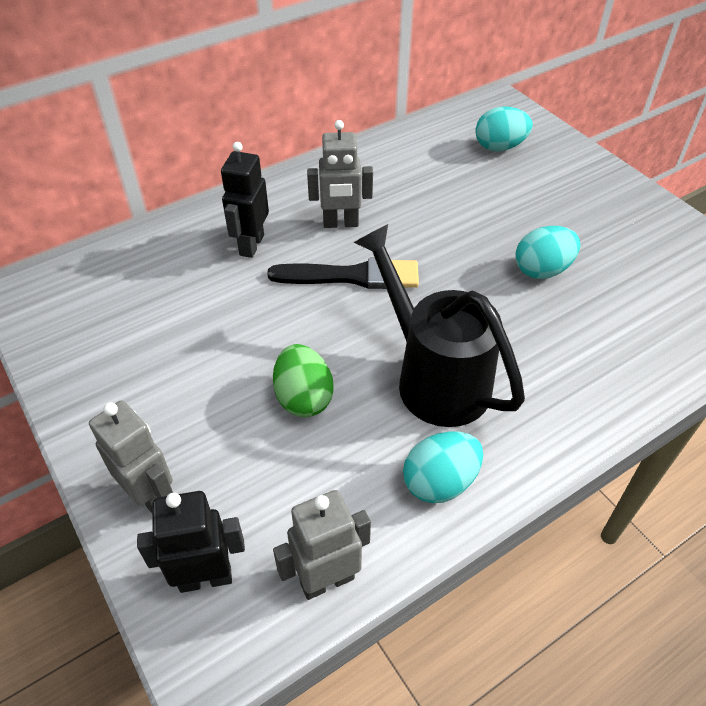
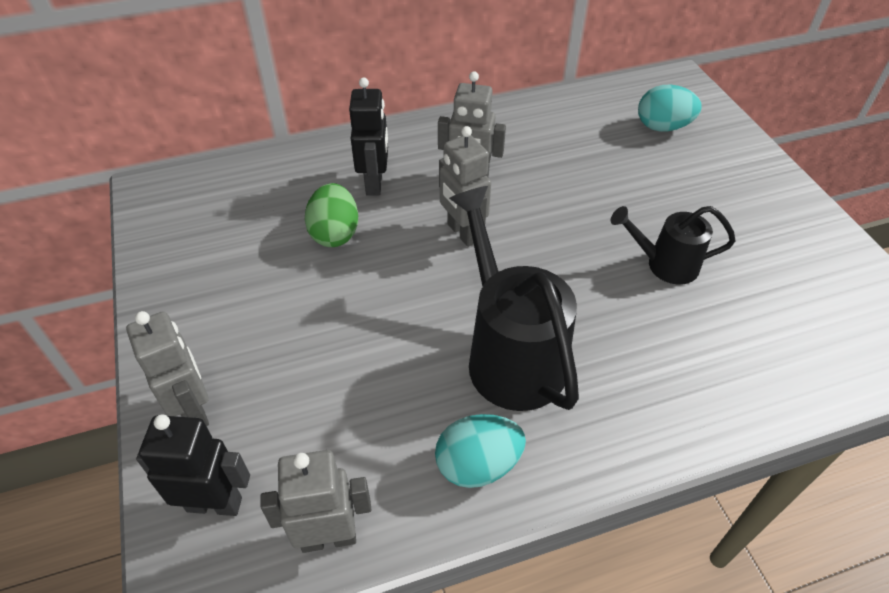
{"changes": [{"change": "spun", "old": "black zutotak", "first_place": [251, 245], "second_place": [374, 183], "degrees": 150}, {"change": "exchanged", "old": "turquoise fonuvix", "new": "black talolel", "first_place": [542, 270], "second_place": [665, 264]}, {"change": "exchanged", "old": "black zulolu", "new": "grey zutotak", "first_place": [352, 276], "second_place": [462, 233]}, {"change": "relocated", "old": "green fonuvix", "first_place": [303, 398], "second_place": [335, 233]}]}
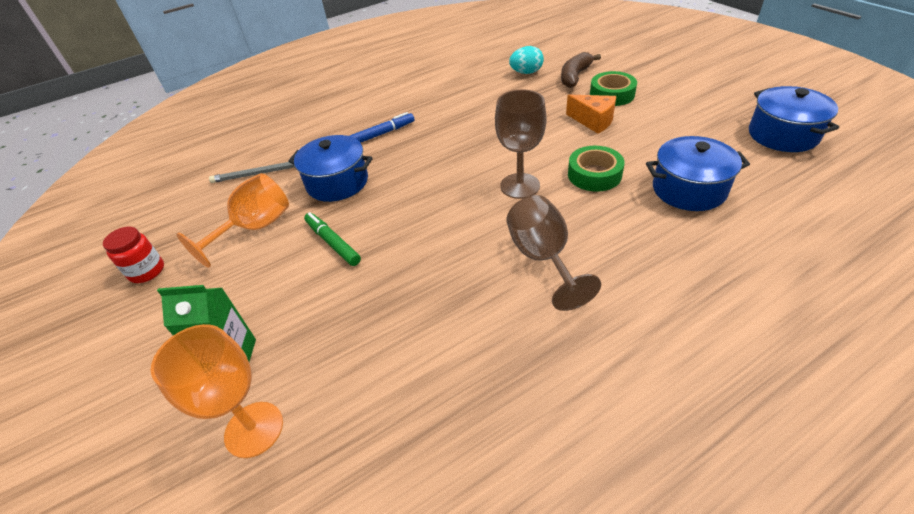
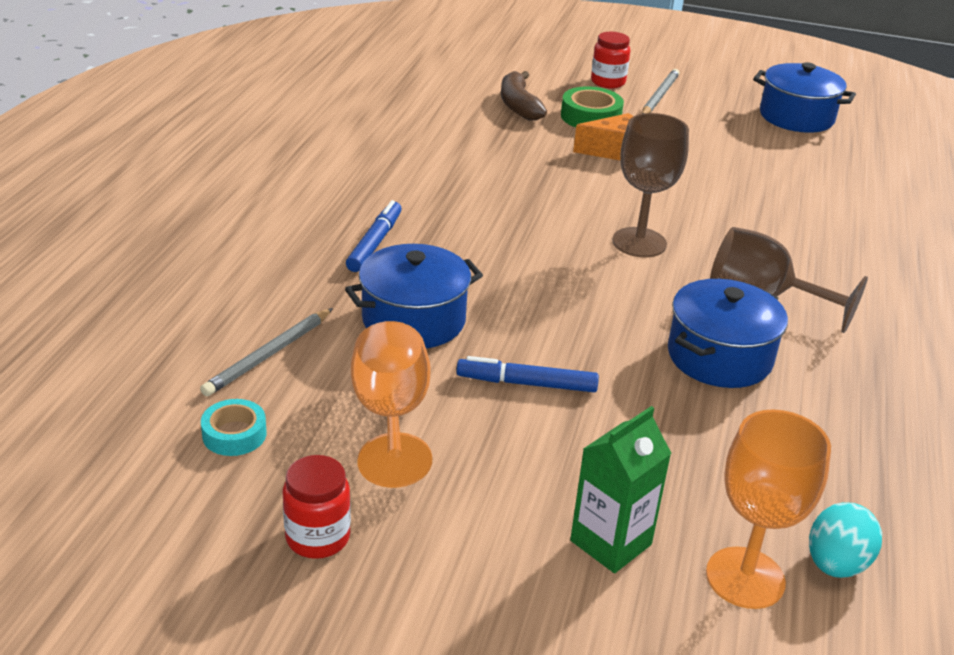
{"changes": [{"change": "relocated", "old": "turquoise fonuvix", "first_place": [526, 72], "second_place": [836, 564]}, {"change": "relocated", "old": "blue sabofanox", "first_place": [689, 189], "second_place": [719, 357]}, {"change": "missing", "old": "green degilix", "first_place": [594, 174]}, {"change": "colour", "old": "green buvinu", "new": "blue buvinu", "first_place": [333, 243], "second_place": [526, 383]}, {"change": "appeared", "new": "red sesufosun", "second_place": [608, 82]}, {"change": "appeared", "new": "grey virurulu", "second_place": [659, 96]}, {"change": "appeared", "new": "turquoise degilix", "second_place": [234, 434]}]}
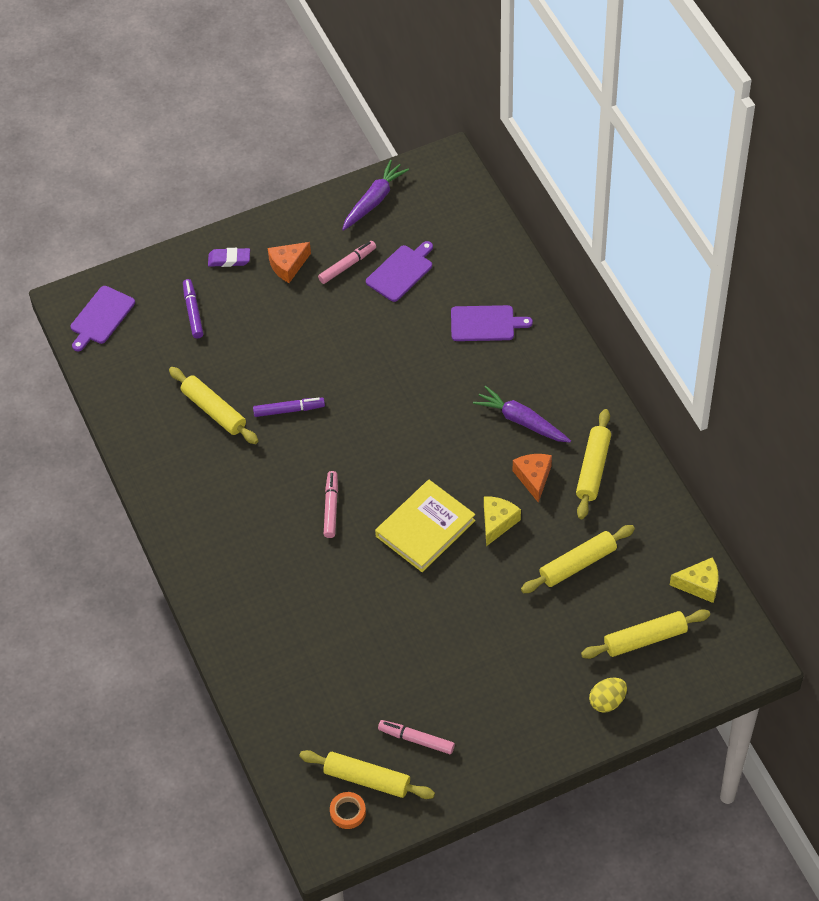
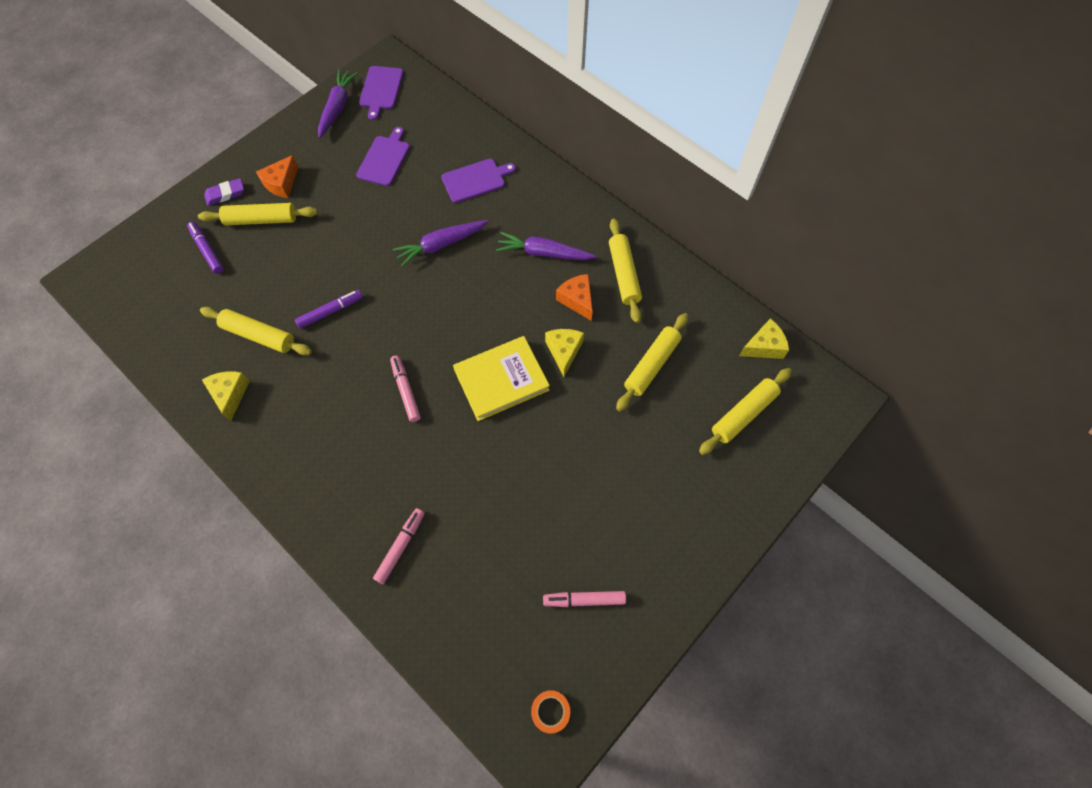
{"changes": [{"change": "relocated", "old": "pink buvinu", "first_place": [347, 265], "second_place": [400, 547]}, {"change": "relocated", "old": "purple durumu", "first_place": [101, 317], "second_place": [381, 90]}, {"change": "spun", "old": "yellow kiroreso", "first_place": [425, 528], "second_place": [501, 380], "degrees": 45}, {"change": "missing", "old": "yellow fonuvix", "first_place": [607, 701]}, {"change": "relocated", "old": "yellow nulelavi", "first_place": [367, 779], "second_place": [261, 220]}, {"change": "appeared", "new": "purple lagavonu", "second_place": [441, 245]}, {"change": "appeared", "new": "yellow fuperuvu", "second_place": [230, 394]}]}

Work to be completed>
Output the whole listing without change. Any picture is to be left out.

Response to this task>
{"changes": [{"change": "spun", "old": "black zutotak", "first_place": [251, 245], "second_place": [374, 183], "degrees": 150}, {"change": "exchanged", "old": "turquoise fonuvix", "new": "black talolel", "first_place": [542, 270], "second_place": [665, 264]}, {"change": "exchanged", "old": "black zulolu", "new": "grey zutotak", "first_place": [352, 276], "second_place": [462, 233]}, {"change": "relocated", "old": "green fonuvix", "first_place": [303, 398], "second_place": [335, 233]}]}
{"changes": [{"change": "relocated", "old": "turquoise fonuvix", "first_place": [526, 72], "second_place": [836, 564]}, {"change": "relocated", "old": "blue sabofanox", "first_place": [689, 189], "second_place": [719, 357]}, {"change": "missing", "old": "green degilix", "first_place": [594, 174]}, {"change": "colour", "old": "green buvinu", "new": "blue buvinu", "first_place": [333, 243], "second_place": [526, 383]}, {"change": "appeared", "new": "red sesufosun", "second_place": [608, 82]}, {"change": "appeared", "new": "grey virurulu", "second_place": [659, 96]}, {"change": "appeared", "new": "turquoise degilix", "second_place": [234, 434]}]}
{"changes": [{"change": "relocated", "old": "pink buvinu", "first_place": [347, 265], "second_place": [400, 547]}, {"change": "relocated", "old": "purple durumu", "first_place": [101, 317], "second_place": [381, 90]}, {"change": "spun", "old": "yellow kiroreso", "first_place": [425, 528], "second_place": [501, 380], "degrees": 45}, {"change": "missing", "old": "yellow fonuvix", "first_place": [607, 701]}, {"change": "relocated", "old": "yellow nulelavi", "first_place": [367, 779], "second_place": [261, 220]}, {"change": "appeared", "new": "purple lagavonu", "second_place": [441, 245]}, {"change": "appeared", "new": "yellow fuperuvu", "second_place": [230, 394]}]}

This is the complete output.